* YOUR OBJECTIVE
Write every line of the material again exactly, with no pictures in the copy.

* RECORDS TO USE
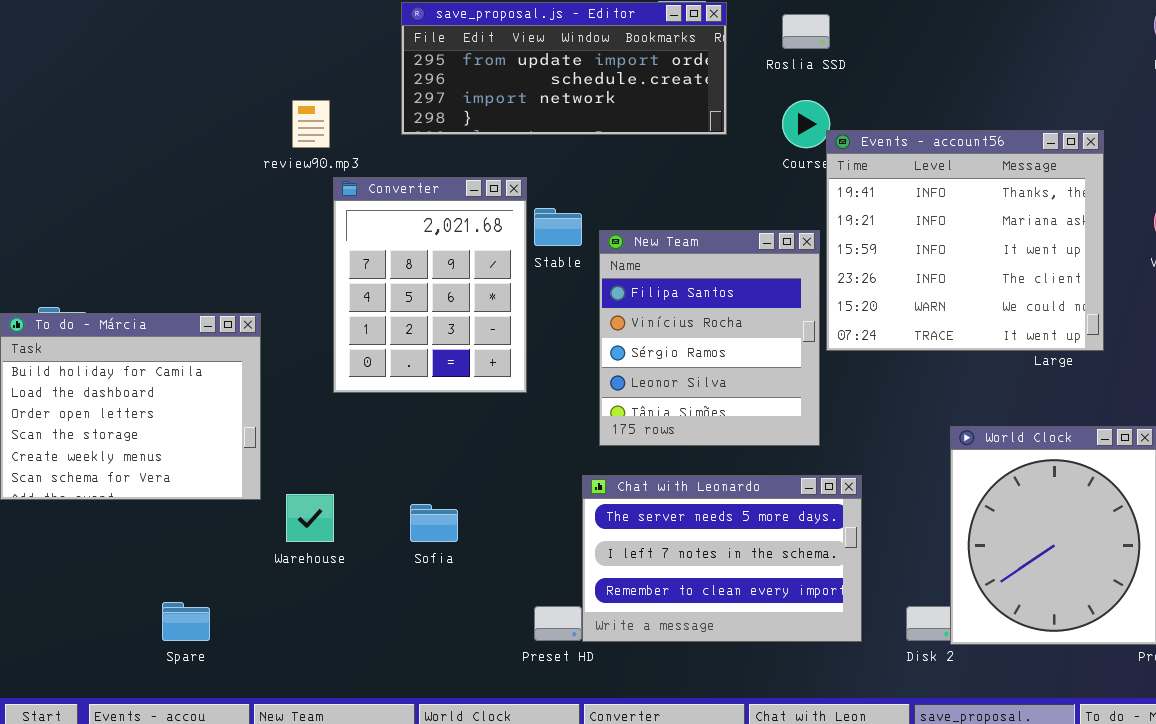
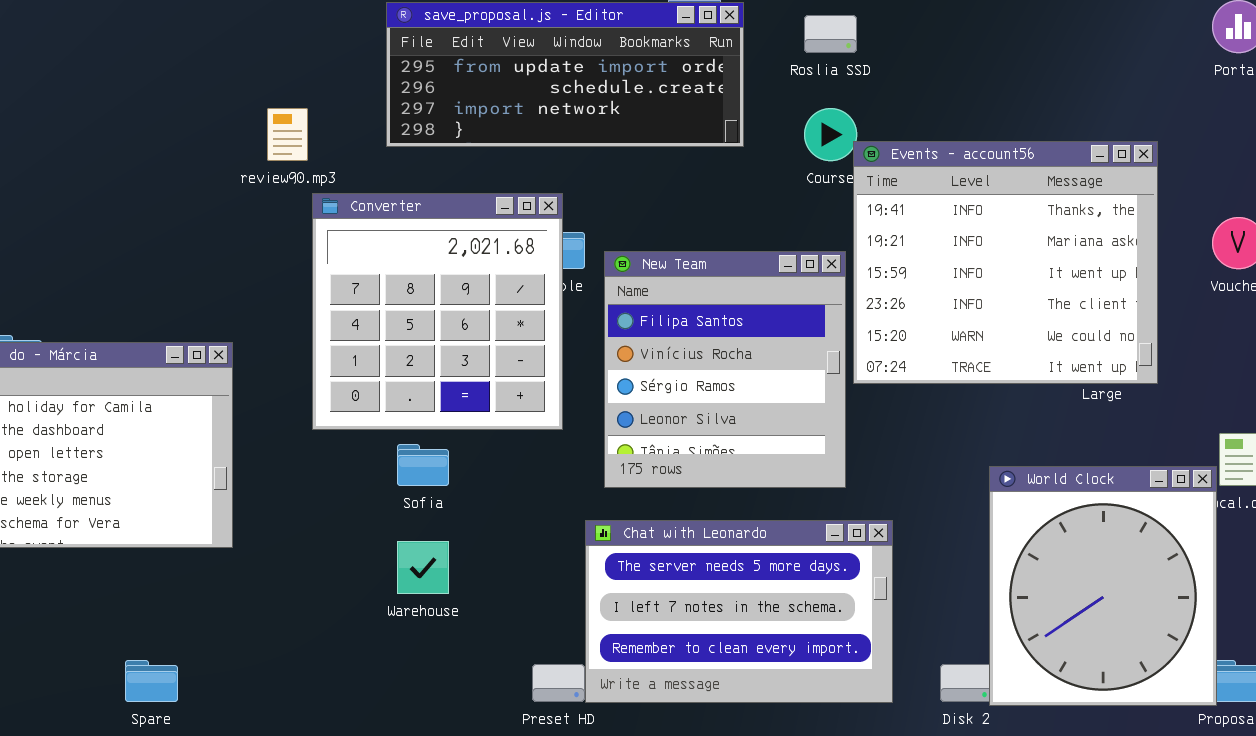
Converter: [333,177,527,393] -> [312,193,563,430], resized
Warehouse: [286,494,334,542] -> [397,541,449,594], moved
Sofia: [410,504,458,542] -> [397,444,449,486], moved

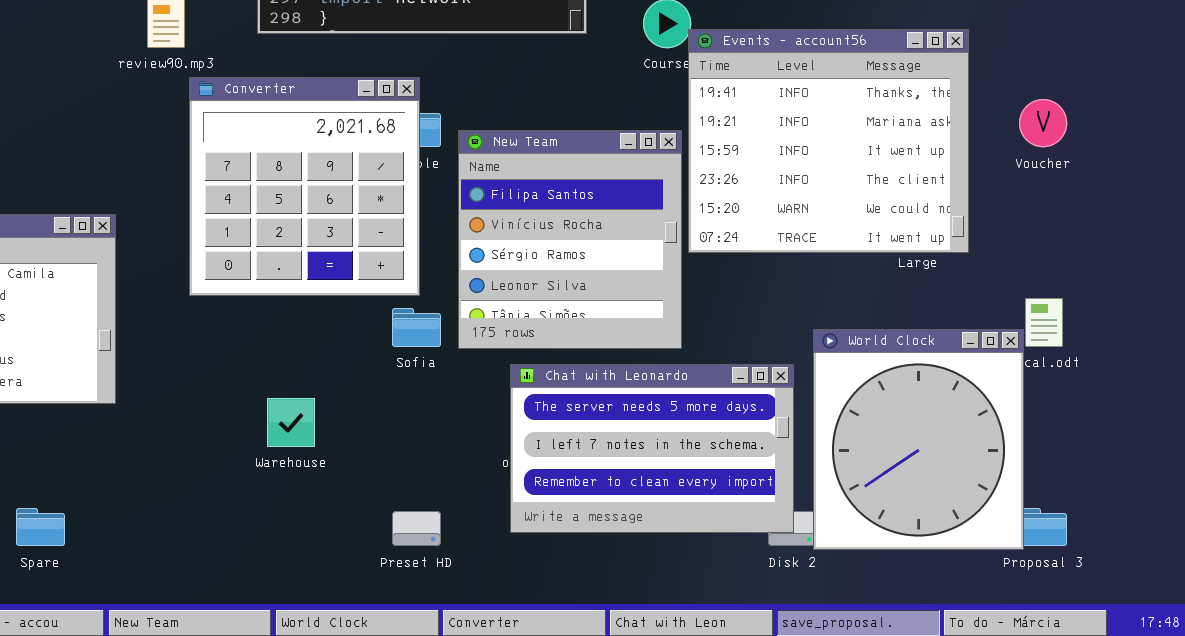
Sofia: [397,444,449,486] -> [392,308,441,347], moved
Chat with Leonardo: [585,520,893,703] -> [510,364,794,533], moved

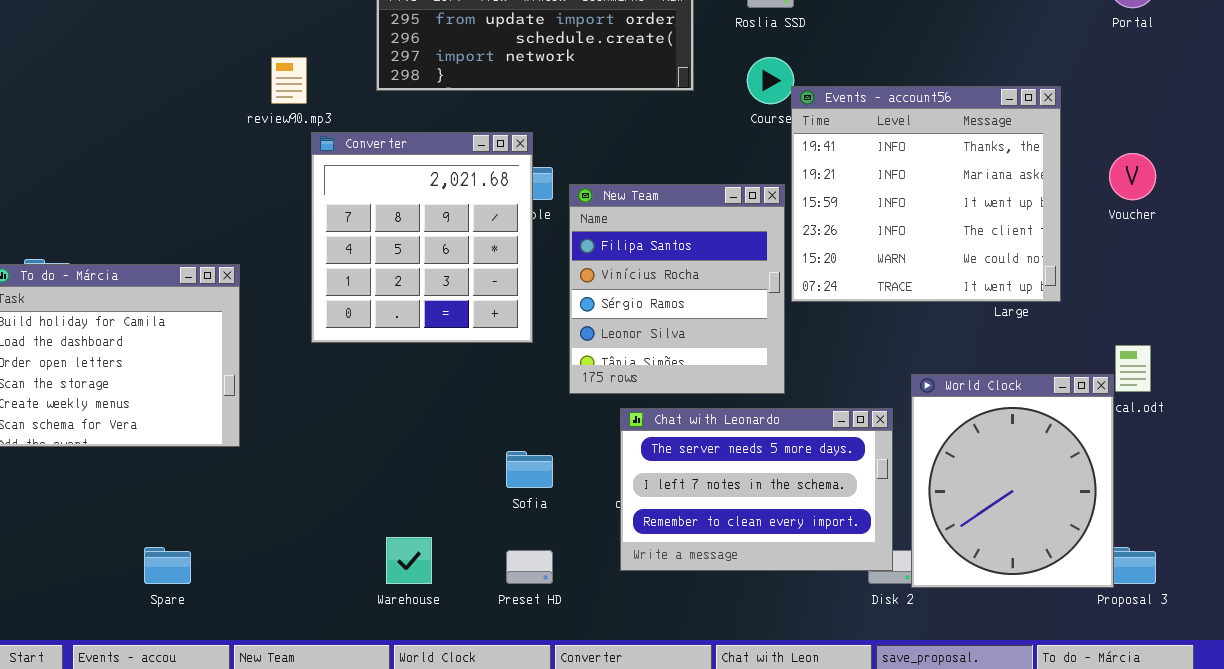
Sofia: [392,308,441,347] -> [506,451,553,488], moved
Warehouse: [267,398,315,447] -> [386,537,432,584], moved

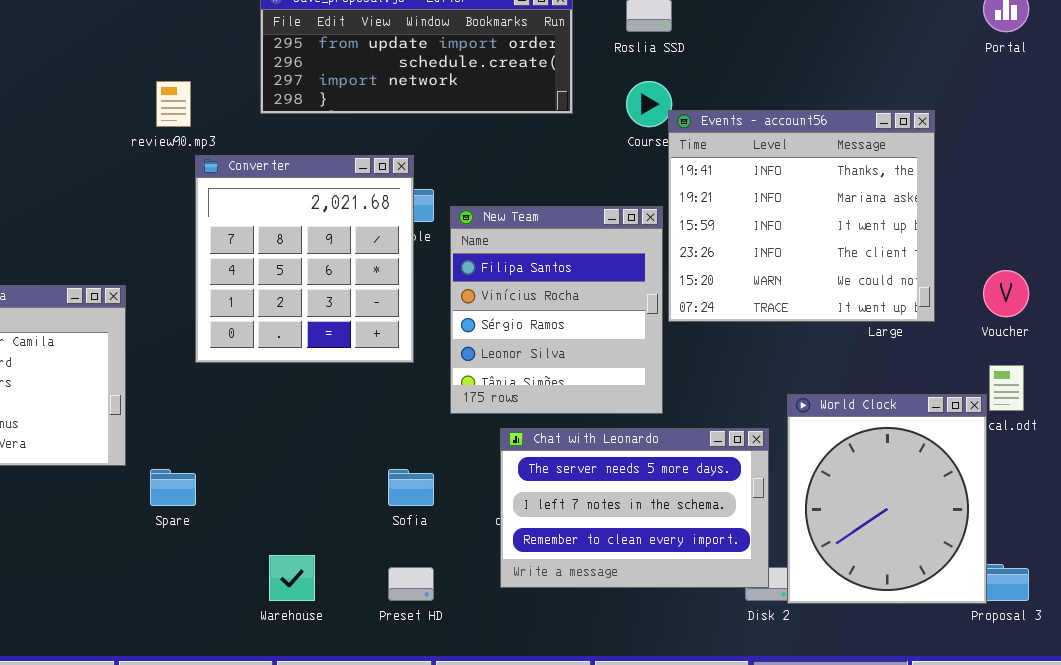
Voucher: [1109,153,1156,200] -> [983,270,1029,317], moved
Spare: [144,547,191,584] -> [150,469,196,506], moved

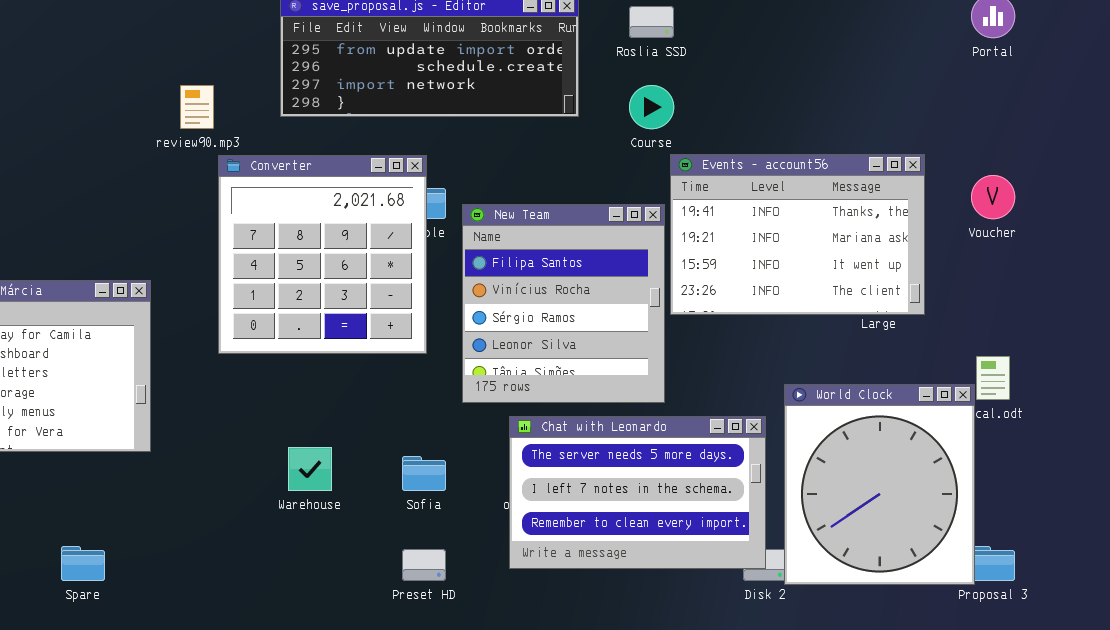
Events - account56: [668,110,935,322] -> [670,154,925,315], resized
Voucher: [983,270,1029,317] -> [971,175,1015,219], moved
Spare: [150,469,196,506] -> [61,546,105,581], moved
Warehouse: [269,555,315,601] -> [288,447,332,491], moved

* THE COMPLETED TASK
Converter: [333,177,527,393] -> [312,193,563,430], resized
Warehouse: [286,494,334,542] -> [397,541,449,594], moved
Sofia: [410,504,458,542] -> [397,444,449,486], moved

Sofia: [397,444,449,486] -> [392,308,441,347], moved
Chat with Leonardo: [585,520,893,703] -> [510,364,794,533], moved

Sofia: [392,308,441,347] -> [506,451,553,488], moved
Warehouse: [267,398,315,447] -> [386,537,432,584], moved

Voucher: [1109,153,1156,200] -> [983,270,1029,317], moved
Spare: [144,547,191,584] -> [150,469,196,506], moved

Events - account56: [668,110,935,322] -> [670,154,925,315], resized
Voucher: [983,270,1029,317] -> [971,175,1015,219], moved
Spare: [150,469,196,506] -> [61,546,105,581], moved
Warehouse: [269,555,315,601] -> [288,447,332,491], moved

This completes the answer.